**EXERCISE MATERIAL**
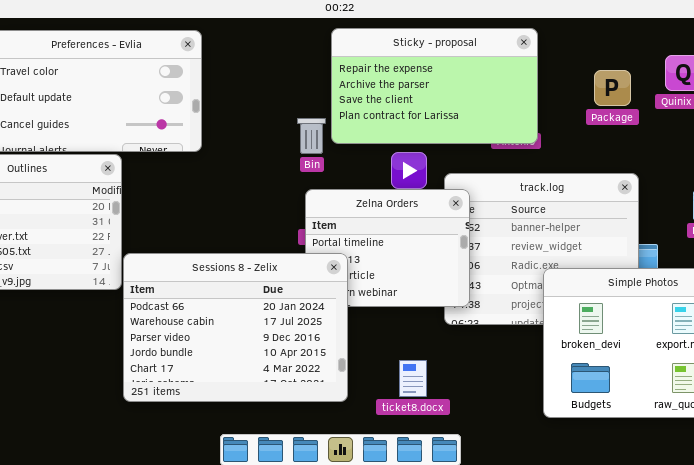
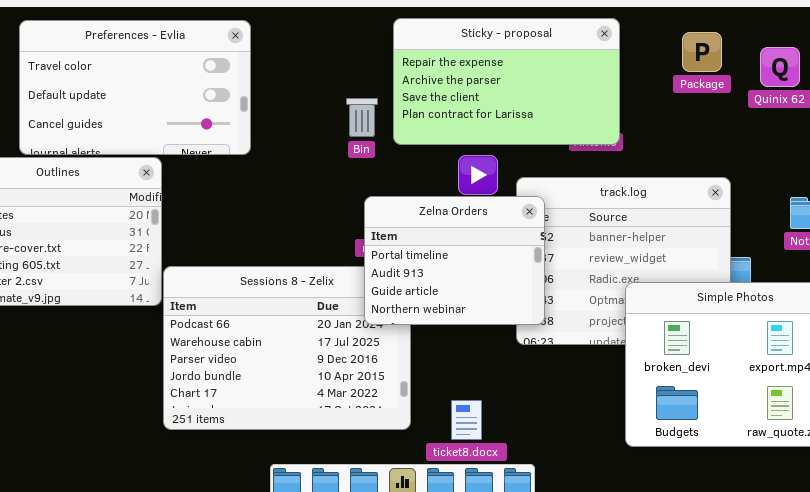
Package: [594,70,631,106] -> [682,32,722,72], moved
Bin: [297,118,326,154] -> [346,98,378,137], moved
Zelna Orders: [305,189,470,307] -> [364,196,545,325], raised
ticket8.docx: [399,360,427,397] -> [451,400,482,440], moved

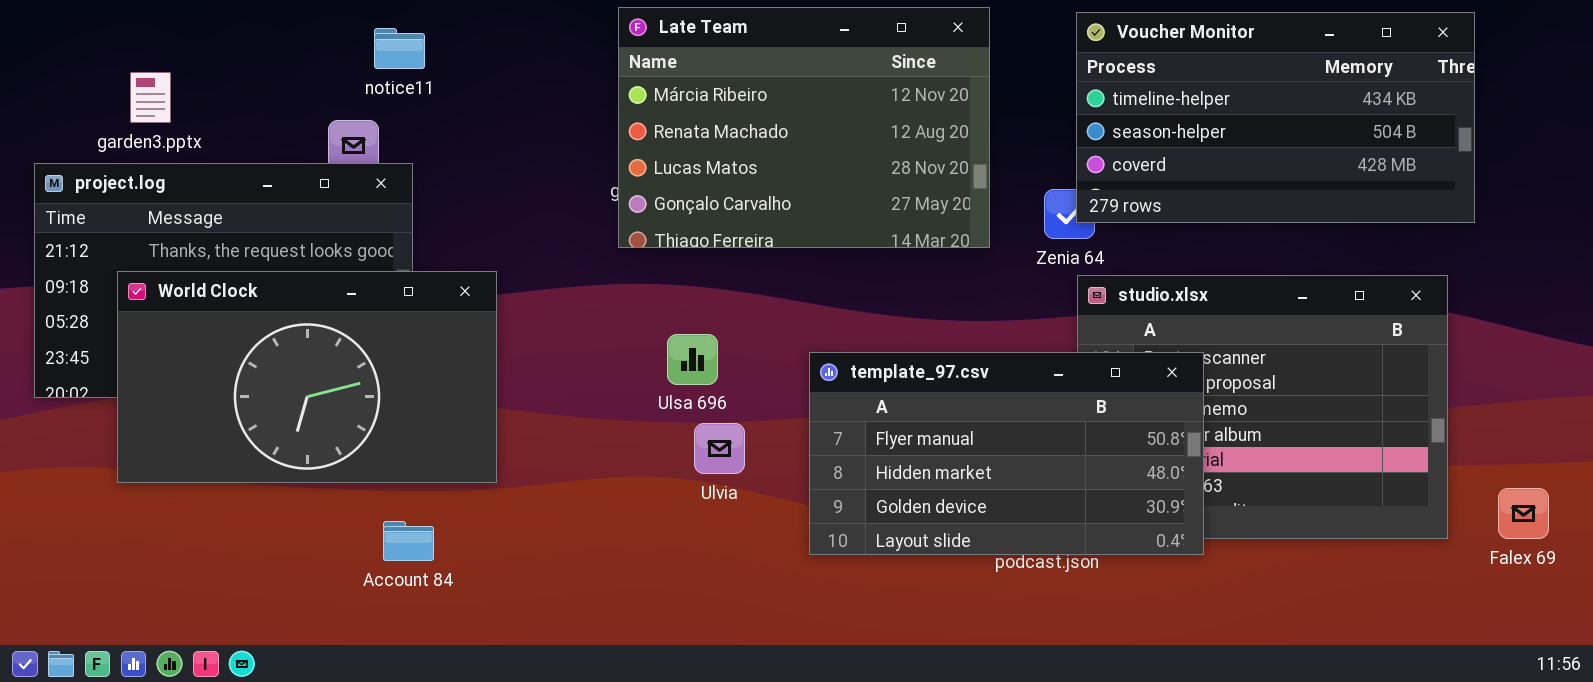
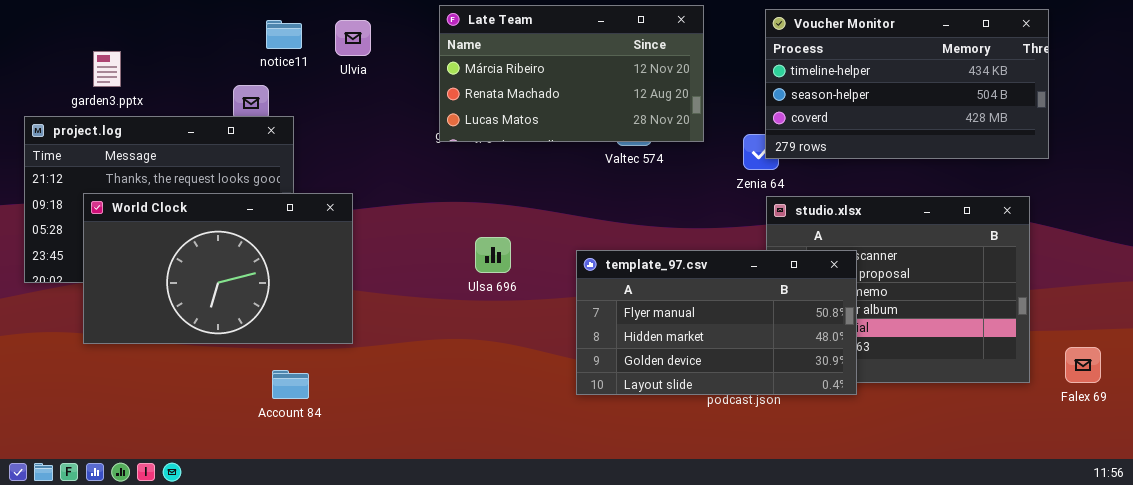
Late Team: [618,7,990,248] -> [439,5,704,142], resized
Ulvia: [694,423,745,474] -> [335,20,371,56], moved

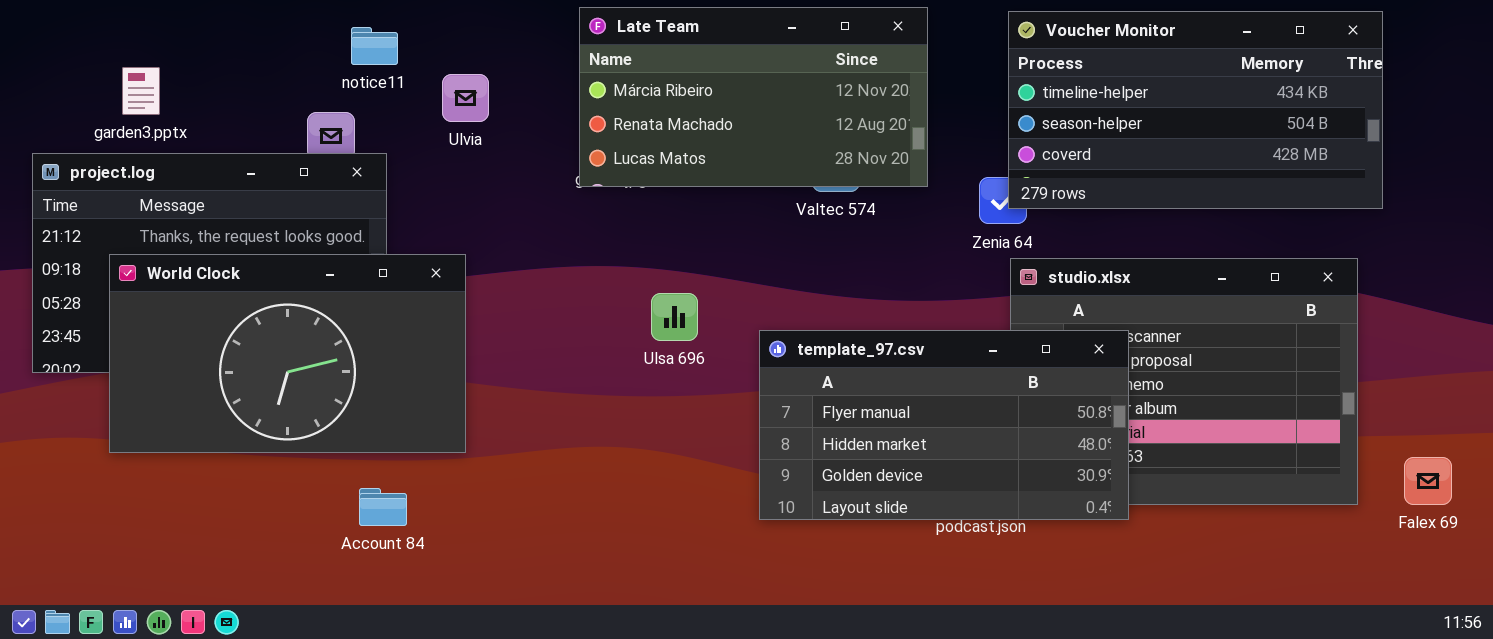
Ulvia: [335,20,371,56] -> [442,74,489,122], moved
Ulsa 696: [475,237,511,273] -> [651,293,698,341], moved

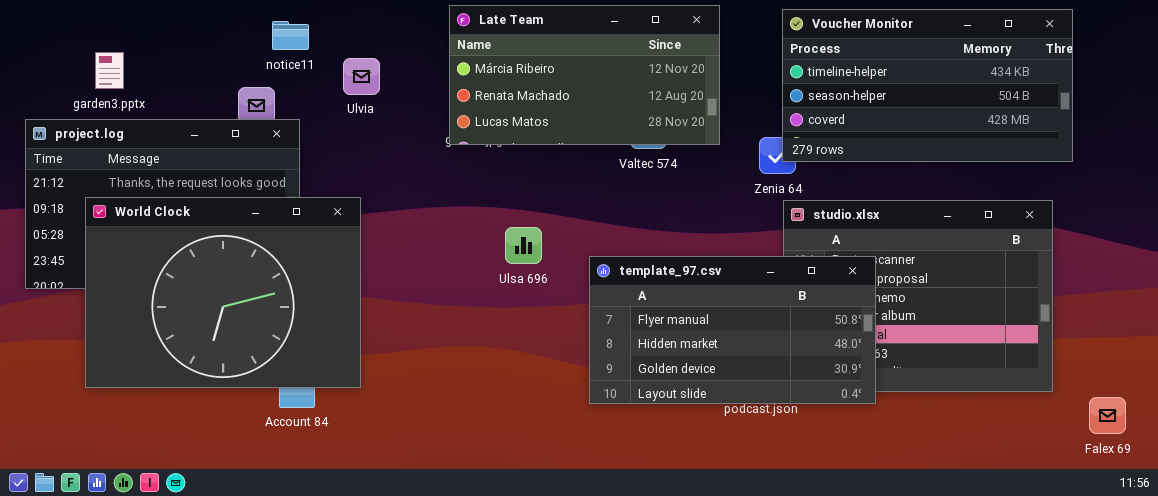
World Clock: [109,254,466,453] -> [85,197,361,388], resized
Falex 69: [1404,457,1452,505] -> [1089,397,1126,434], moved

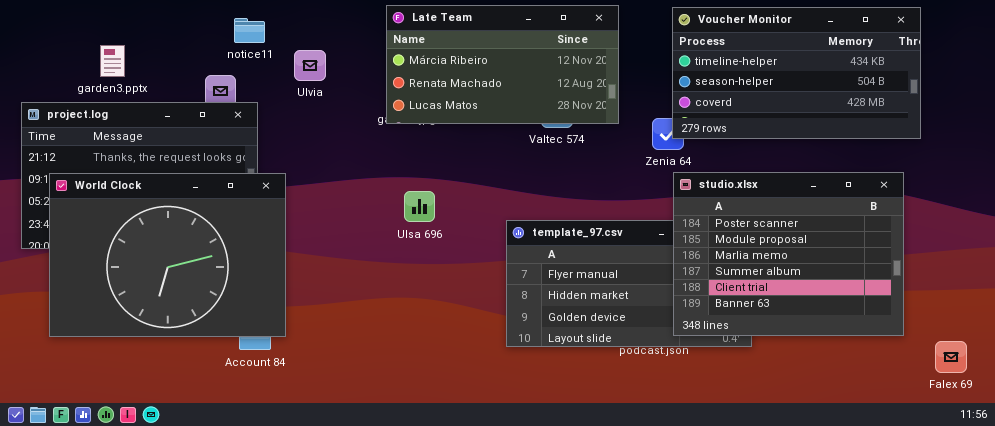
garden3.pptx: [95,52,124,89] -> [100,45,125,77], moved
World Clock: [85,197,361,388] -> [49,173,286,337], moved
studio.xlsx: [783,200,1053,392] -> [673,172,904,336], raised
Ulsa 696: [505,227,542,264] -> [404,191,435,222], moved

**EXERCISE REQUIREMENTS**
Retype the data above exactly. Do not carry over any images.

**ANSWER**
Package: [594,70,631,106] -> [682,32,722,72], moved
Bin: [297,118,326,154] -> [346,98,378,137], moved
Zelna Orders: [305,189,470,307] -> [364,196,545,325], raised
ticket8.docx: [399,360,427,397] -> [451,400,482,440], moved

Late Team: [618,7,990,248] -> [439,5,704,142], resized
Ulvia: [694,423,745,474] -> [335,20,371,56], moved

Ulvia: [335,20,371,56] -> [442,74,489,122], moved
Ulsa 696: [475,237,511,273] -> [651,293,698,341], moved

World Clock: [109,254,466,453] -> [85,197,361,388], resized
Falex 69: [1404,457,1452,505] -> [1089,397,1126,434], moved

garden3.pptx: [95,52,124,89] -> [100,45,125,77], moved
World Clock: [85,197,361,388] -> [49,173,286,337], moved
studio.xlsx: [783,200,1053,392] -> [673,172,904,336], raised
Ulsa 696: [505,227,542,264] -> [404,191,435,222], moved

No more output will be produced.